What you should do
Print out the entries below with no edits.

[[ Entries shown open ]]

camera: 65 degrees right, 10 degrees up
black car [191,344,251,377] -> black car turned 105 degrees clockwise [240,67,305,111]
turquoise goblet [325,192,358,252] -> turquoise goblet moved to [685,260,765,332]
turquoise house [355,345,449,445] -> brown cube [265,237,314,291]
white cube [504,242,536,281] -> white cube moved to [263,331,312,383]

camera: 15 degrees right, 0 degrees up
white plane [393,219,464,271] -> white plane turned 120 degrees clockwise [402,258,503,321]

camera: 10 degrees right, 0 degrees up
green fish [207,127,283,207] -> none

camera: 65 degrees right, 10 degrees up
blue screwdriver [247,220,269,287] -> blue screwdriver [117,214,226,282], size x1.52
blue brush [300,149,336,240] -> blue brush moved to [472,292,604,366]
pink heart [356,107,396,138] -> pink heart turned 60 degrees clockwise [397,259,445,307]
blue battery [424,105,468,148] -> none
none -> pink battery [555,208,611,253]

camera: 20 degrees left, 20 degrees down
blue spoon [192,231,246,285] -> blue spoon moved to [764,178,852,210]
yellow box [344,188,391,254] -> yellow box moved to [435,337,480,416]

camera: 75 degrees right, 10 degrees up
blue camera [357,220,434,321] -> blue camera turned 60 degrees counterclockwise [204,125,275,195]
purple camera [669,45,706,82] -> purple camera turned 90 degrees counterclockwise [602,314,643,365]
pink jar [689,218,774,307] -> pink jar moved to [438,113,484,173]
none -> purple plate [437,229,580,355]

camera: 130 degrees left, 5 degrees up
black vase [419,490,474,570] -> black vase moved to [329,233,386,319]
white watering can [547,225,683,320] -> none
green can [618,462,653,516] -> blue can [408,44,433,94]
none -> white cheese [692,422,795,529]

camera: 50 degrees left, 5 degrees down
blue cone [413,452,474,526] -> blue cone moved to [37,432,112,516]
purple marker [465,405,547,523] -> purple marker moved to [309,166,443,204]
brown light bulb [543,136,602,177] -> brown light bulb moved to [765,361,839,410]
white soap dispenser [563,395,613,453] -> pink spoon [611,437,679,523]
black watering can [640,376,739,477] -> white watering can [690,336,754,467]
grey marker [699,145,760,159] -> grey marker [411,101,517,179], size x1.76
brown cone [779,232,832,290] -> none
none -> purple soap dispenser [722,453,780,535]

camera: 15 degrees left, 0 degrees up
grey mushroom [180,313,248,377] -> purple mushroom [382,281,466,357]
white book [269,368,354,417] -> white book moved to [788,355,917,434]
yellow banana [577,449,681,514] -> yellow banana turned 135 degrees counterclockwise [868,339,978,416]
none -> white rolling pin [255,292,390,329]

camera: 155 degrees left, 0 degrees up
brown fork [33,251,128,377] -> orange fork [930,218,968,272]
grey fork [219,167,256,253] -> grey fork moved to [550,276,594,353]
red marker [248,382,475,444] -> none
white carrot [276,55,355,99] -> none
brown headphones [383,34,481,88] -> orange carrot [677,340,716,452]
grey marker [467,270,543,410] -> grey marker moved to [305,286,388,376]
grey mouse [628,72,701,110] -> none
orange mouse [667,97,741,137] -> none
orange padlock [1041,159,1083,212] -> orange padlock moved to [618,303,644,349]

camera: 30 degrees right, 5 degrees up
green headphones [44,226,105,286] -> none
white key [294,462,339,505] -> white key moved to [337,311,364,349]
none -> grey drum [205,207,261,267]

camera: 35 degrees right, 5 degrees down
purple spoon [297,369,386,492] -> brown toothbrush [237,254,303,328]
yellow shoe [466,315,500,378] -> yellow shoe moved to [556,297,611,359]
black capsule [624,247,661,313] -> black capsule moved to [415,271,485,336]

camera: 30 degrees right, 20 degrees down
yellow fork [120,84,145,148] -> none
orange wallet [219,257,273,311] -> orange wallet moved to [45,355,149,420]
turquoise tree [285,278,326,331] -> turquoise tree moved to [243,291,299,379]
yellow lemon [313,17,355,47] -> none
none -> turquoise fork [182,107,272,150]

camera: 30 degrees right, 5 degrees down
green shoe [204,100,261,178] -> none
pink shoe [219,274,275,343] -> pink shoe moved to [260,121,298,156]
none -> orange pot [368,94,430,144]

[[ Entries shown closed ]]

Task response
camera: 65 degrees right, 10 degrees up
black car [191,344,251,377] -> black car turned 105 degrees clockwise [240,67,305,111]
turquoise goblet [325,192,358,252] -> turquoise goblet moved to [685,260,765,332]
turquoise house [355,345,449,445] -> brown cube [265,237,314,291]
white cube [504,242,536,281] -> white cube moved to [263,331,312,383]

camera: 15 degrees right, 0 degrees up
white plane [393,219,464,271] -> white plane turned 120 degrees clockwise [402,258,503,321]

camera: 10 degrees right, 0 degrees up
green fish [207,127,283,207] -> none

camera: 65 degrees right, 10 degrees up
blue screwdriver [247,220,269,287] -> blue screwdriver [117,214,226,282], size x1.52
blue brush [300,149,336,240] -> blue brush moved to [472,292,604,366]
pink heart [356,107,396,138] -> pink heart turned 60 degrees clockwise [397,259,445,307]
blue battery [424,105,468,148] -> none
none -> pink battery [555,208,611,253]

camera: 20 degrees left, 20 degrees down
blue spoon [192,231,246,285] -> blue spoon moved to [764,178,852,210]
yellow box [344,188,391,254] -> yellow box moved to [435,337,480,416]

camera: 75 degrees right, 10 degrees up
blue camera [357,220,434,321] -> blue camera turned 60 degrees counterclockwise [204,125,275,195]
purple camera [669,45,706,82] -> purple camera turned 90 degrees counterclockwise [602,314,643,365]
pink jar [689,218,774,307] -> pink jar moved to [438,113,484,173]
none -> purple plate [437,229,580,355]

camera: 130 degrees left, 5 degrees up
black vase [419,490,474,570] -> black vase moved to [329,233,386,319]
white watering can [547,225,683,320] -> none
green can [618,462,653,516] -> blue can [408,44,433,94]
none -> white cheese [692,422,795,529]

camera: 50 degrees left, 5 degrees down
blue cone [413,452,474,526] -> blue cone moved to [37,432,112,516]
purple marker [465,405,547,523] -> purple marker moved to [309,166,443,204]
brown light bulb [543,136,602,177] -> brown light bulb moved to [765,361,839,410]
white soap dispenser [563,395,613,453] -> pink spoon [611,437,679,523]
black watering can [640,376,739,477] -> white watering can [690,336,754,467]
grey marker [699,145,760,159] -> grey marker [411,101,517,179], size x1.76
brown cone [779,232,832,290] -> none
none -> purple soap dispenser [722,453,780,535]

camera: 15 degrees left, 0 degrees up
grey mushroom [180,313,248,377] -> purple mushroom [382,281,466,357]
white book [269,368,354,417] -> white book moved to [788,355,917,434]
yellow banana [577,449,681,514] -> yellow banana turned 135 degrees counterclockwise [868,339,978,416]
none -> white rolling pin [255,292,390,329]

camera: 155 degrees left, 0 degrees up
brown fork [33,251,128,377] -> orange fork [930,218,968,272]
grey fork [219,167,256,253] -> grey fork moved to [550,276,594,353]
red marker [248,382,475,444] -> none
white carrot [276,55,355,99] -> none
brown headphones [383,34,481,88] -> orange carrot [677,340,716,452]
grey marker [467,270,543,410] -> grey marker moved to [305,286,388,376]
grey mouse [628,72,701,110] -> none
orange mouse [667,97,741,137] -> none
orange padlock [1041,159,1083,212] -> orange padlock moved to [618,303,644,349]

camera: 30 degrees right, 5 degrees up
green headphones [44,226,105,286] -> none
white key [294,462,339,505] -> white key moved to [337,311,364,349]
none -> grey drum [205,207,261,267]

camera: 35 degrees right, 5 degrees down
purple spoon [297,369,386,492] -> brown toothbrush [237,254,303,328]
yellow shoe [466,315,500,378] -> yellow shoe moved to [556,297,611,359]
black capsule [624,247,661,313] -> black capsule moved to [415,271,485,336]

camera: 30 degrees right, 20 degrees down
yellow fork [120,84,145,148] -> none
orange wallet [219,257,273,311] -> orange wallet moved to [45,355,149,420]
turquoise tree [285,278,326,331] -> turquoise tree moved to [243,291,299,379]
yellow lemon [313,17,355,47] -> none
none -> turquoise fork [182,107,272,150]

camera: 30 degrees right, 5 degrees down
green shoe [204,100,261,178] -> none
pink shoe [219,274,275,343] -> pink shoe moved to [260,121,298,156]
none -> orange pot [368,94,430,144]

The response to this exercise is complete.